§ PROMPT: Leaving out all images, write out the records that follow exactly.

*** DATA SUPPLIED Section Begins ***

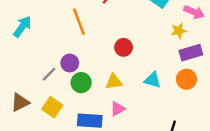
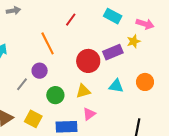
red circle: (124, 47) -> (88, 61), size x1.5
purple rectangle: (191, 53) -> (113, 52), moved
purple circle: (70, 63) -> (40, 71), moved
gray line: (49, 74) -> (22, 84), moved

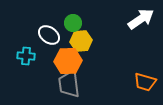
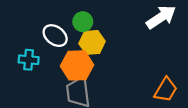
orange trapezoid: (145, 82) -> (166, 90), turned -75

*** DATA SUPPLIED Section Ends ***

§ TASK SOLUTION:
red circle: (124, 47) -> (88, 61), size x1.5
purple rectangle: (191, 53) -> (113, 52), moved
purple circle: (70, 63) -> (40, 71), moved
gray line: (49, 74) -> (22, 84), moved

orange trapezoid: (145, 82) -> (166, 90), turned -75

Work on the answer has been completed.